### SUPPLIED RECORDS
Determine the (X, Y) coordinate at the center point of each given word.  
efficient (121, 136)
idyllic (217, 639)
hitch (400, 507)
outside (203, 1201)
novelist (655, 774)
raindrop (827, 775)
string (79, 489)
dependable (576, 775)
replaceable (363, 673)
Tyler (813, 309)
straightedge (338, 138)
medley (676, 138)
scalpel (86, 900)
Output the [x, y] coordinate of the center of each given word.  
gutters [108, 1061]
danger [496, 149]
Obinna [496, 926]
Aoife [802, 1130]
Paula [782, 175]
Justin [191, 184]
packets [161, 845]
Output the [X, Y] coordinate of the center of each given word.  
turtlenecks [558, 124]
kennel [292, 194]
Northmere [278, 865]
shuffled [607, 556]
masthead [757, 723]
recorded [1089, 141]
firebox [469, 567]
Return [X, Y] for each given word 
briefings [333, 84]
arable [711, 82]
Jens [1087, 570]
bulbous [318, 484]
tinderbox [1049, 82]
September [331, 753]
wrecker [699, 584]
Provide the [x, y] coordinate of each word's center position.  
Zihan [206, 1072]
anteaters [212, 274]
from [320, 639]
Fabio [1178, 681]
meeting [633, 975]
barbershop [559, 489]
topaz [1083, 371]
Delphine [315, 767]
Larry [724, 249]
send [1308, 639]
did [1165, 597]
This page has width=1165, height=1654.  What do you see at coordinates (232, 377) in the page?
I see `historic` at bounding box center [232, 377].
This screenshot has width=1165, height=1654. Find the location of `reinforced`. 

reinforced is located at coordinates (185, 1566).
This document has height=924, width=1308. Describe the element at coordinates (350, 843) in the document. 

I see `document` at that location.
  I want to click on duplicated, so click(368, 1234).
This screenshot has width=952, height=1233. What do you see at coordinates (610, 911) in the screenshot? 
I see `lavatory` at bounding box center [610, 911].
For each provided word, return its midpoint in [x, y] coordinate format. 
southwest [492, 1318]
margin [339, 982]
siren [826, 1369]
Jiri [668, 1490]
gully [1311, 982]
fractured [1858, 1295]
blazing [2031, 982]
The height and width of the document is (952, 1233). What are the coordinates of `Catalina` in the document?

### INSTRUCTIONS FOR THE TASK
Render each line of the items above as a JSON list of strings, one string per line and no strings for blank lines.

### THE ANSWER
[
  "Determine the (X, Y) coordinate at the center point of each given word.  ",
  "efficient (121, 136)",
  "idyllic (217, 639)",
  "hitch (400, 507)",
  "outside (203, 1201)",
  "novelist (655, 774)",
  "raindrop (827, 775)",
  "string (79, 489)",
  "dependable (576, 775)",
  "replaceable (363, 673)",
  "Tyler (813, 309)",
  "straightedge (338, 138)",
  "medley (676, 138)",
  "scalpel (86, 900)",
  "Output the [x, y] coordinate of the center of each given word.  ",
  "gutters [108, 1061]",
  "danger [496, 149]",
  "Obinna [496, 926]",
  "Aoife [802, 1130]",
  "Paula [782, 175]",
  "Justin [191, 184]",
  "packets [161, 845]",
  "Output the [X, Y] coordinate of the center of each given word.  ",
  "turtlenecks [558, 124]",
  "kennel [292, 194]",
  "Northmere [278, 865]",
  "shuffled [607, 556]",
  "masthead [757, 723]",
  "recorded [1089, 141]",
  "firebox [469, 567]",
  "Return [X, Y] for each given word ",
  "briefings [333, 84]",
  "arable [711, 82]",
  "Jens [1087, 570]",
  "bulbous [318, 484]",
  "tinderbox [1049, 82]",
  "September [331, 753]",
  "wrecker [699, 584]",
  "Provide the [x, y] coordinate of each word's center position.  ",
  "Zihan [206, 1072]",
  "anteaters [212, 274]",
  "from [320, 639]",
  "Fabio [1178, 681]",
  "meeting [633, 975]",
  "barbershop [559, 489]",
  "topaz [1083, 371]",
  "Delphine [315, 767]",
  "Larry [724, 249]",
  "send [1308, 639]",
  "did [1165, 597]",
  "This page has width=1165, height=1654.  What do you see at coordinates (232, 377) in the page?",
  "I see `historic` at bounding box center [232, 377].",
  "This screenshot has width=1165, height=1654. Find the location of `reinforced`. ",
  "reinforced is located at coordinates (185, 1566).",
  "This document has height=924, width=1308. Describe the element at coordinates (350, 843) in the document. ",
  "I see `document` at that location.",
  "  I want to click on duplicated, so click(368, 1234).",
  "This screenshot has width=952, height=1233. What do you see at coordinates (610, 911) in the screenshot? ",
  "I see `lavatory` at bounding box center [610, 911].",
  "For each provided word, return its midpoint in [x, y] coordinate format. ",
  "southwest [492, 1318]",
  "margin [339, 982]",
  "siren [826, 1369]",
  "Jiri [668, 1490]",
  "gully [1311, 982]",
  "fractured [1858, 1295]",
  "blazing [2031, 982]",
  "The height and width of the document is (952, 1233). What are the coordinates of `Catalina` in the document?"
]